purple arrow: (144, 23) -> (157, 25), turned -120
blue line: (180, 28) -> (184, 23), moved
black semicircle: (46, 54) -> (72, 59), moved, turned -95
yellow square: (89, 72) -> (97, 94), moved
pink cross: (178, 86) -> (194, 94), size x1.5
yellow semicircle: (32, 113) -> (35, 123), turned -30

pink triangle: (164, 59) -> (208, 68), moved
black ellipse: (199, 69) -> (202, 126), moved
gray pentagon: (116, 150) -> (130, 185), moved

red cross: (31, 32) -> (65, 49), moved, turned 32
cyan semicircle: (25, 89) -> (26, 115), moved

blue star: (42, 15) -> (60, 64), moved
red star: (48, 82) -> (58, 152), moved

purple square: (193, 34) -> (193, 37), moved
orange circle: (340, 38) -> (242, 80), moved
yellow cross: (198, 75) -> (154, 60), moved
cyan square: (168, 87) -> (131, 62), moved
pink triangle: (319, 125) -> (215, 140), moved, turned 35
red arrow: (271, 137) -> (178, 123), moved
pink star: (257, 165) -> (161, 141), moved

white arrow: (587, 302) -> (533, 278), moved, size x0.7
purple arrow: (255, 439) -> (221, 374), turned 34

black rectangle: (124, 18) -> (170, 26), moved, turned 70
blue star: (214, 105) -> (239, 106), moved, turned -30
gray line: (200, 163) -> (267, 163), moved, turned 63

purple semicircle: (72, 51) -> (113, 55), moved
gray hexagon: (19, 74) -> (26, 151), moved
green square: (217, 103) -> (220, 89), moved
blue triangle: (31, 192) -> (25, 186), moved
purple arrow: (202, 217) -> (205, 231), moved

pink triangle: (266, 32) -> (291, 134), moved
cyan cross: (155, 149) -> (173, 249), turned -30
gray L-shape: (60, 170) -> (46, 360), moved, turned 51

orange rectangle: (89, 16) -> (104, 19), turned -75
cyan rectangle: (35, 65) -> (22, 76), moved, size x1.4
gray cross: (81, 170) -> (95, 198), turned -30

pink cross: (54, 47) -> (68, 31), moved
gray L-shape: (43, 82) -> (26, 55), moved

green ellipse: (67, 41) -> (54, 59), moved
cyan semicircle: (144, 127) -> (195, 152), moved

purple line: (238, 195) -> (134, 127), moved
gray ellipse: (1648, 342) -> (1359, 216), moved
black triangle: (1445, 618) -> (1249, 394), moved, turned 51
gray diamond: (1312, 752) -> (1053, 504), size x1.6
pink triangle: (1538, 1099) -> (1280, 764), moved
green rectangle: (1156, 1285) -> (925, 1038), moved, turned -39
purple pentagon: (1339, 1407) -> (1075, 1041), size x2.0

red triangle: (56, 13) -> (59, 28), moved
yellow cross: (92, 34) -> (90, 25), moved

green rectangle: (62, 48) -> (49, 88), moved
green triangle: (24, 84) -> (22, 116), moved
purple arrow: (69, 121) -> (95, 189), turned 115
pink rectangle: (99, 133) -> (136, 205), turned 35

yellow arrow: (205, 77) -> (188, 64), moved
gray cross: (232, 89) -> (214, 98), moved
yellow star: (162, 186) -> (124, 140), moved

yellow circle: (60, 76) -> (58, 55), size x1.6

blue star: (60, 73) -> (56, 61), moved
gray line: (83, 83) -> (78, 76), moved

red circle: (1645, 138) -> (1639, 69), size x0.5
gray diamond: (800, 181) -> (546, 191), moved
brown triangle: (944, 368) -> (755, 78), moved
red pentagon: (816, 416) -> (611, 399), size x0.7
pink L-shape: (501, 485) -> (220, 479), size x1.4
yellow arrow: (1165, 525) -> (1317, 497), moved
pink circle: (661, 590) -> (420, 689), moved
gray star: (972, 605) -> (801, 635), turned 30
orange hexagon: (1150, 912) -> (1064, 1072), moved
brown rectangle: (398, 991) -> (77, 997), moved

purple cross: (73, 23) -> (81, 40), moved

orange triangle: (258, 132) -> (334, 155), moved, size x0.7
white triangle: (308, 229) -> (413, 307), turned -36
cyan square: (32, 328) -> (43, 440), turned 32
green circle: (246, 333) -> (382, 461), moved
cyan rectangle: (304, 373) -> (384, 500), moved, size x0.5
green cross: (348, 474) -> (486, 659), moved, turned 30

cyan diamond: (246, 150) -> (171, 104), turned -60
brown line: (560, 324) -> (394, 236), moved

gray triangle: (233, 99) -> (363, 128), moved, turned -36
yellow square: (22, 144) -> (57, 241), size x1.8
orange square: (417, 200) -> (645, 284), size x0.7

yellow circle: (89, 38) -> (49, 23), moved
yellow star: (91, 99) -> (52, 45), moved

+++

How many of the lines in the listing hold "brown"? Only the number should be given.

# RESPONSE FOR THIS EXERCISE:
3